> **Work to complete**: Produce word for word the lines of the data below running from the one that has "MIC pin GND: GND -> 5V" to the one that has "DRIVER pin IN1: D6 -> A0", inclusive, and no others.

> **Input material**:
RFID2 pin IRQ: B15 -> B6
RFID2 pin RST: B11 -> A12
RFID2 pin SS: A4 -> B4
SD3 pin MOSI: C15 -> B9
* * *
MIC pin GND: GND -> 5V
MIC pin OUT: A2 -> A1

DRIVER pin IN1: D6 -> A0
---
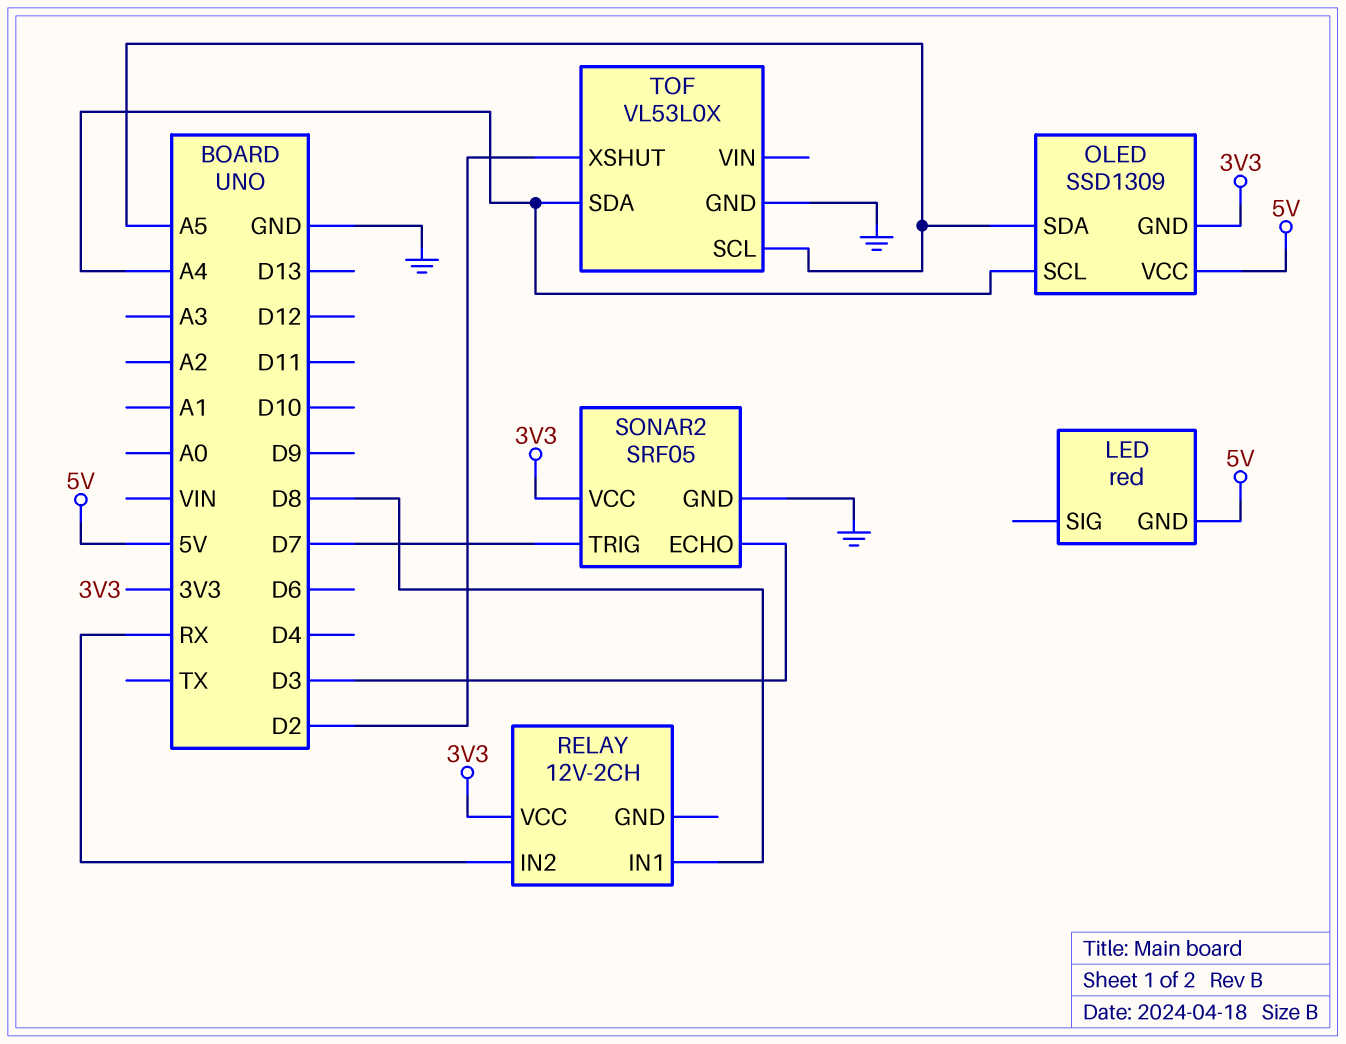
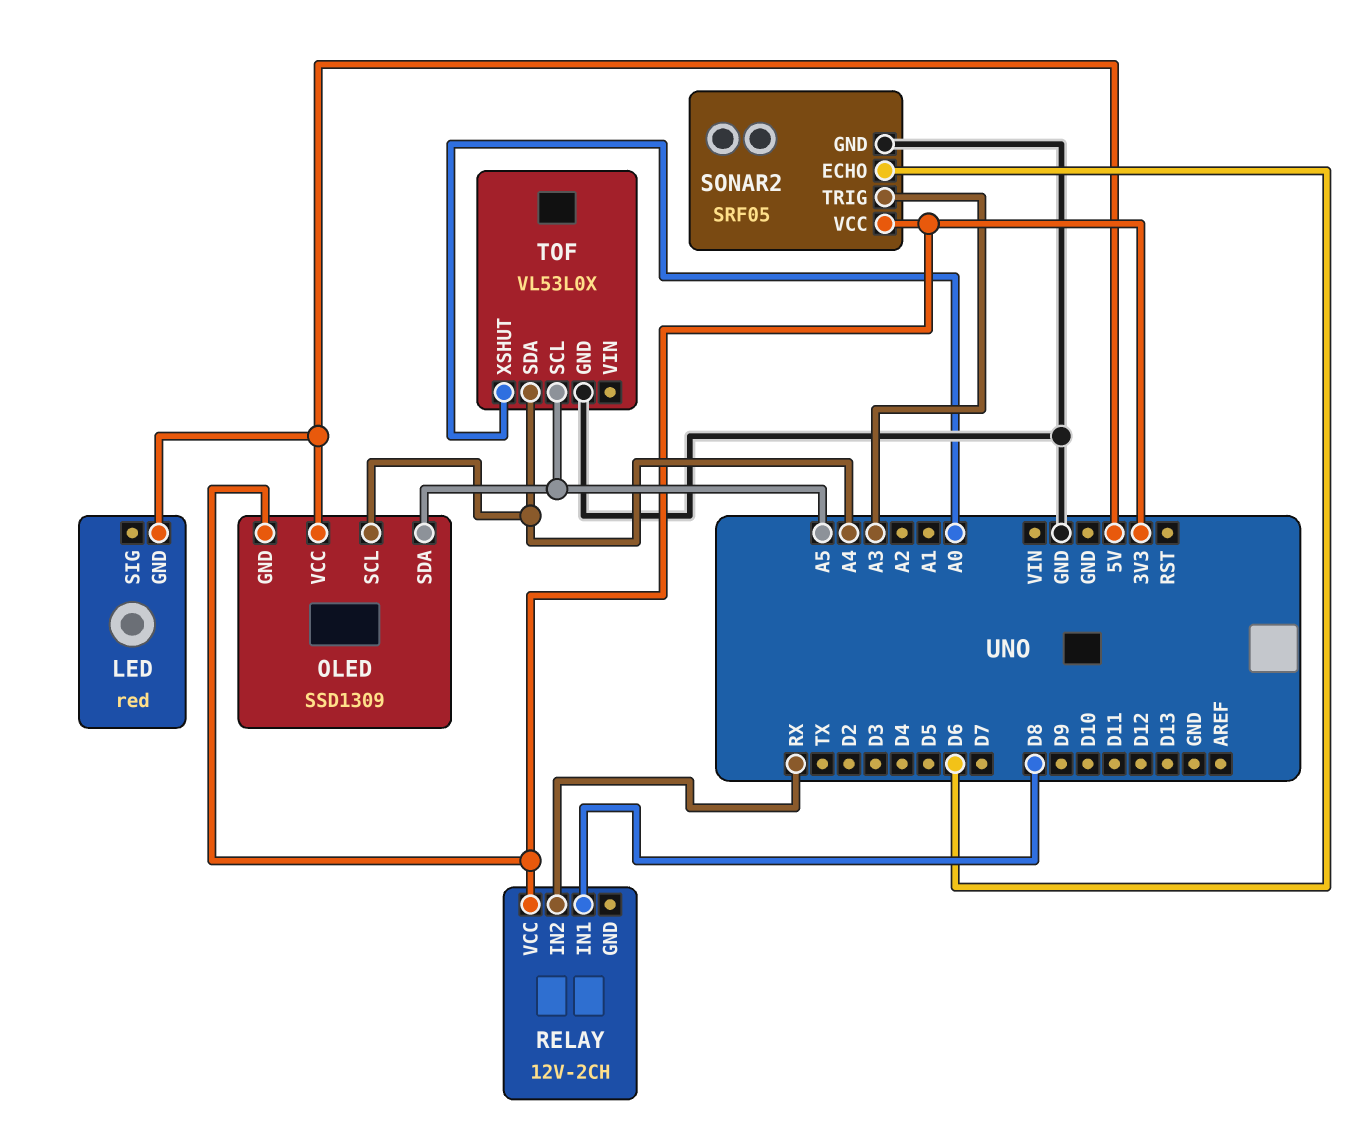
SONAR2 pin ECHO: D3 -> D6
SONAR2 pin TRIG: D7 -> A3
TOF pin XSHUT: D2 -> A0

> **Response**:
MIC pin GND: GND -> 5V
MIC pin OUT: A2 -> A1

DRIVER pin IN1: D6 -> A0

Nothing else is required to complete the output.